(Records from a data collection)
>>>

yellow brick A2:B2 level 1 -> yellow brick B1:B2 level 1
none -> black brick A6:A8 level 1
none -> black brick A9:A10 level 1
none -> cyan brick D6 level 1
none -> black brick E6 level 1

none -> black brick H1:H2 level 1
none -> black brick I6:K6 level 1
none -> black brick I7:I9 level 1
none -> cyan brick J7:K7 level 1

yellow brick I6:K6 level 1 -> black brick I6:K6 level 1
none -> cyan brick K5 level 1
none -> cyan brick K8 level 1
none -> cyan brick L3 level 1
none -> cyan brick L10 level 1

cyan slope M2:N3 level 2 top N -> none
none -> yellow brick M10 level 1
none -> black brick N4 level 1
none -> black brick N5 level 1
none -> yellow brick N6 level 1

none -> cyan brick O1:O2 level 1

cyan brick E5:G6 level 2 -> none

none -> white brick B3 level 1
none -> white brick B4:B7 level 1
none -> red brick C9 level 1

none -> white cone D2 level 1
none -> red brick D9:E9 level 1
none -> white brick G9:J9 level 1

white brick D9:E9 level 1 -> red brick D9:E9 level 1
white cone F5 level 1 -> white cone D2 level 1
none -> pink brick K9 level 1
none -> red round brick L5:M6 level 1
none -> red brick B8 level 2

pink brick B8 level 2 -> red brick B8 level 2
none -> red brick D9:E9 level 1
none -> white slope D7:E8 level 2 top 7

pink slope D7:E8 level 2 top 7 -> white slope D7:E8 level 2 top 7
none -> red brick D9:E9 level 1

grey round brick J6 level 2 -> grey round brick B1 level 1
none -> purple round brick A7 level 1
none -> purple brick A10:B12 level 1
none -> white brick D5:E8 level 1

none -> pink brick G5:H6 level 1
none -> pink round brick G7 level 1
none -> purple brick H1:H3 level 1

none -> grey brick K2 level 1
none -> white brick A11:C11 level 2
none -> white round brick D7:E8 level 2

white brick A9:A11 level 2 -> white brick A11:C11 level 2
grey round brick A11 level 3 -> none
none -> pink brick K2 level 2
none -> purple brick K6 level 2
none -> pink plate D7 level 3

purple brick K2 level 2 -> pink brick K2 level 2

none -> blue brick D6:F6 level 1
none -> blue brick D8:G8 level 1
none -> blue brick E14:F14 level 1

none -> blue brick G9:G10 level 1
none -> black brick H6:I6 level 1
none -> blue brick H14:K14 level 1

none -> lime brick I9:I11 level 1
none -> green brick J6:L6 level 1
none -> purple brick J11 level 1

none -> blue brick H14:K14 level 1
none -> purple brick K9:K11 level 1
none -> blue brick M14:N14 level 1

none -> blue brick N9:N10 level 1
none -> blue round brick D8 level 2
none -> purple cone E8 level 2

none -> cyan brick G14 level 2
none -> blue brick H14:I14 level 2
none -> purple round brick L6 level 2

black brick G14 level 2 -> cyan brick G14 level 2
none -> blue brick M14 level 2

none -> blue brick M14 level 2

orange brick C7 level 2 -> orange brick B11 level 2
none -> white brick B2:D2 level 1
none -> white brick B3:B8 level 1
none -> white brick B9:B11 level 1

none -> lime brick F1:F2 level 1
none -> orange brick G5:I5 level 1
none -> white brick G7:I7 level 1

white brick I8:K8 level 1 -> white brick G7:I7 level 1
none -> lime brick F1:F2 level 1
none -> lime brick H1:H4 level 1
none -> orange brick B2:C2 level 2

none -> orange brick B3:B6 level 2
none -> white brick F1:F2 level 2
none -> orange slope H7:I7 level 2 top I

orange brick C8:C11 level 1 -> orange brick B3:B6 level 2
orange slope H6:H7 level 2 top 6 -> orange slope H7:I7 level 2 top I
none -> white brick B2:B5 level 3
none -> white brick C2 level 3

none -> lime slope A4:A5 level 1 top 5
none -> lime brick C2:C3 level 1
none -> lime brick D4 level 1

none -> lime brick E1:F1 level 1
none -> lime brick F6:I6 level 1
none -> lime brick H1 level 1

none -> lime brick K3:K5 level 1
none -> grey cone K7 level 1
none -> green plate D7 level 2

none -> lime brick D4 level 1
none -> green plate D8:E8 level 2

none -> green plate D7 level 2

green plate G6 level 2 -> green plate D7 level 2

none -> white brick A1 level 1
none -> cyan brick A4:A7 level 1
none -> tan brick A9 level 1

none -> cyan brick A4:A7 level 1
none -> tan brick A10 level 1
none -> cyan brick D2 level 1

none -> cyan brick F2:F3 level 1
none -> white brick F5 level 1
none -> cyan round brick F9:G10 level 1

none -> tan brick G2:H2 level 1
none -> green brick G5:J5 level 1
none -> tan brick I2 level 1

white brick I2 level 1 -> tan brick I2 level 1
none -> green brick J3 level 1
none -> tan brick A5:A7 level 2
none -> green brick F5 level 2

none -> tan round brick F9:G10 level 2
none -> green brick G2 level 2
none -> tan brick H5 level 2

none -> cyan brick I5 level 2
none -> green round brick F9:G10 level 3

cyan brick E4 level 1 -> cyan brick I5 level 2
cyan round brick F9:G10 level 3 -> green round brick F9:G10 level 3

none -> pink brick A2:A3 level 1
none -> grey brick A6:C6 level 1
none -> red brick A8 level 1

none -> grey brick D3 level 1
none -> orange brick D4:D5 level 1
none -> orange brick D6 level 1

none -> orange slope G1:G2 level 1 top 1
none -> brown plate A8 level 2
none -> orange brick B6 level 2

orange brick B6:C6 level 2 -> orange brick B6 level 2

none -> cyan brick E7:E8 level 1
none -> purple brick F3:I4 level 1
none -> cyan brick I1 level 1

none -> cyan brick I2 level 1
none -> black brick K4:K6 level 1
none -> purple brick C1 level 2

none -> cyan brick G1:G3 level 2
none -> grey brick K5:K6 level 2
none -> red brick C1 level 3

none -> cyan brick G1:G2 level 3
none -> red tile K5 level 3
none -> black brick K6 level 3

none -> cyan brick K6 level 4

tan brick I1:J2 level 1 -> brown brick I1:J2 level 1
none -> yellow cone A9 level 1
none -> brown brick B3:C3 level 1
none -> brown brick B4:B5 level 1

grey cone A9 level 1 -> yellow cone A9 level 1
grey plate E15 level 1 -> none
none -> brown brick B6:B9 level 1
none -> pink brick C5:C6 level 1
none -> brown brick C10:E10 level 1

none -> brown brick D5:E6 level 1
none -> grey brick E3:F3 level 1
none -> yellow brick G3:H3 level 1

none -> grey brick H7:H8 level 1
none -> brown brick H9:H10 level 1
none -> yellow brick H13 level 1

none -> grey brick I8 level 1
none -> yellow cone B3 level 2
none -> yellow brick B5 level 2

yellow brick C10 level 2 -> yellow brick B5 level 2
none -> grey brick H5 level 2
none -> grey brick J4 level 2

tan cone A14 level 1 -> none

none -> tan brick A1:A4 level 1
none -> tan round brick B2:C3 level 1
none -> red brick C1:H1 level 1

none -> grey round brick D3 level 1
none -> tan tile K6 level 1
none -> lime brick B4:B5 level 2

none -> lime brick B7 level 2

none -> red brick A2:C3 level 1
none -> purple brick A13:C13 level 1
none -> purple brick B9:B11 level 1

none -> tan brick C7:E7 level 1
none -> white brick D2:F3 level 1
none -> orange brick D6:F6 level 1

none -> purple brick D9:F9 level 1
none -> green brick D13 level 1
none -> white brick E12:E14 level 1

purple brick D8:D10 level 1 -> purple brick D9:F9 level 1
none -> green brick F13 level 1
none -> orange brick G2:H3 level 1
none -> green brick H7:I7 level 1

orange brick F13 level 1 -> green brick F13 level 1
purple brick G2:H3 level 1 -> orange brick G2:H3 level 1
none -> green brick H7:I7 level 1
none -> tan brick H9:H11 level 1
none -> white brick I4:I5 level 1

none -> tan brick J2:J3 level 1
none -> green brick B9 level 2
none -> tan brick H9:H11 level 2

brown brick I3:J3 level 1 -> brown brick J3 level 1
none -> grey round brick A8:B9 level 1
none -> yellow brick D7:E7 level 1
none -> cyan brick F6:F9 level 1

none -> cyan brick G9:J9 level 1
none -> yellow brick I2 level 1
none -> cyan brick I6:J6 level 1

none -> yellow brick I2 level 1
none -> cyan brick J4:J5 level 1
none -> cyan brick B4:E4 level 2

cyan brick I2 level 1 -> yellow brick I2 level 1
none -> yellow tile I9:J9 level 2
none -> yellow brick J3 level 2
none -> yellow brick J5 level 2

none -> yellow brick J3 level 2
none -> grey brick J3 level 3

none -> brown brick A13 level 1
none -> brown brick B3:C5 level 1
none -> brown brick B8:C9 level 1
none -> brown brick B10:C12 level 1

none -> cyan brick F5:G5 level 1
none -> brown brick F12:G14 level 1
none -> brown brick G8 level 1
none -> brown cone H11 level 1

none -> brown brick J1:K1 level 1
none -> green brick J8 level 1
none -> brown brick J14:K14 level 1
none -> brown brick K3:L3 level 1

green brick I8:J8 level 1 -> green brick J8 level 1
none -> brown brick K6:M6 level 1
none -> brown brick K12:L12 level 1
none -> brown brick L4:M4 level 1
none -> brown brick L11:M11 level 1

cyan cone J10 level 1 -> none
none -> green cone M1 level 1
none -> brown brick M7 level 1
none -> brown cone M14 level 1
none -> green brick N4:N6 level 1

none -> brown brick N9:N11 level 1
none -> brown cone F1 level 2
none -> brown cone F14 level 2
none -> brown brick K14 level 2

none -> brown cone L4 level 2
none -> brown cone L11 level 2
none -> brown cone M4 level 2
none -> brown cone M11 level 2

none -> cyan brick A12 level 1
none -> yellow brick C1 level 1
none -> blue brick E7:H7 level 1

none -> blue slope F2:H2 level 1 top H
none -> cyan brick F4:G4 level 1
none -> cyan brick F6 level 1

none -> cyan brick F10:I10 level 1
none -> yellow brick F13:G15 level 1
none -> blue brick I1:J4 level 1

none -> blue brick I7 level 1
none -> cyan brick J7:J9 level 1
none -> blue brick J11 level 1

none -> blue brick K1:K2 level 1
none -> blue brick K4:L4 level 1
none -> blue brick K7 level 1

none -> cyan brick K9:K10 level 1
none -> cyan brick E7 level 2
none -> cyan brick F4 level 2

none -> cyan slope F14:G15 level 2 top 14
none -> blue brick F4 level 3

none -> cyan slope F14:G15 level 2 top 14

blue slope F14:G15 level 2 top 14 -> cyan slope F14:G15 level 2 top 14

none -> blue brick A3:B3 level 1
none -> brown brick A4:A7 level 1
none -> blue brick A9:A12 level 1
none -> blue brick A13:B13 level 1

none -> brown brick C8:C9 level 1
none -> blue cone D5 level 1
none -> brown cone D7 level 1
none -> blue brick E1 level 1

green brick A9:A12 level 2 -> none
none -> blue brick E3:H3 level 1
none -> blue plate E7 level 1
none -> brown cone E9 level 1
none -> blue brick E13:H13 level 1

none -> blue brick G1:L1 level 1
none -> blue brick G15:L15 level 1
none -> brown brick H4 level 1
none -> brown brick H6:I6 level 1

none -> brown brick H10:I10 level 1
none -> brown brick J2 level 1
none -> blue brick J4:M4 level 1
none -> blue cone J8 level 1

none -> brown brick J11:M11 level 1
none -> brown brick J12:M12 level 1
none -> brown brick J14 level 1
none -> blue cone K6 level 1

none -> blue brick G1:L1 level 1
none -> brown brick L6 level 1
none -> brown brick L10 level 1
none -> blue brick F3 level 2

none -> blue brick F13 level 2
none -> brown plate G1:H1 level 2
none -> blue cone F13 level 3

<<<

Problem
Up to and including the line with "none -> white brick B3 level 1", restate the records above word for word from the very first line.

Answer space
yellow brick A2:B2 level 1 -> yellow brick B1:B2 level 1
none -> black brick A6:A8 level 1
none -> black brick A9:A10 level 1
none -> cyan brick D6 level 1
none -> black brick E6 level 1

none -> black brick H1:H2 level 1
none -> black brick I6:K6 level 1
none -> black brick I7:I9 level 1
none -> cyan brick J7:K7 level 1

yellow brick I6:K6 level 1 -> black brick I6:K6 level 1
none -> cyan brick K5 level 1
none -> cyan brick K8 level 1
none -> cyan brick L3 level 1
none -> cyan brick L10 level 1

cyan slope M2:N3 level 2 top N -> none
none -> yellow brick M10 level 1
none -> black brick N4 level 1
none -> black brick N5 level 1
none -> yellow brick N6 level 1

none -> cyan brick O1:O2 level 1

cyan brick E5:G6 level 2 -> none

none -> white brick B3 level 1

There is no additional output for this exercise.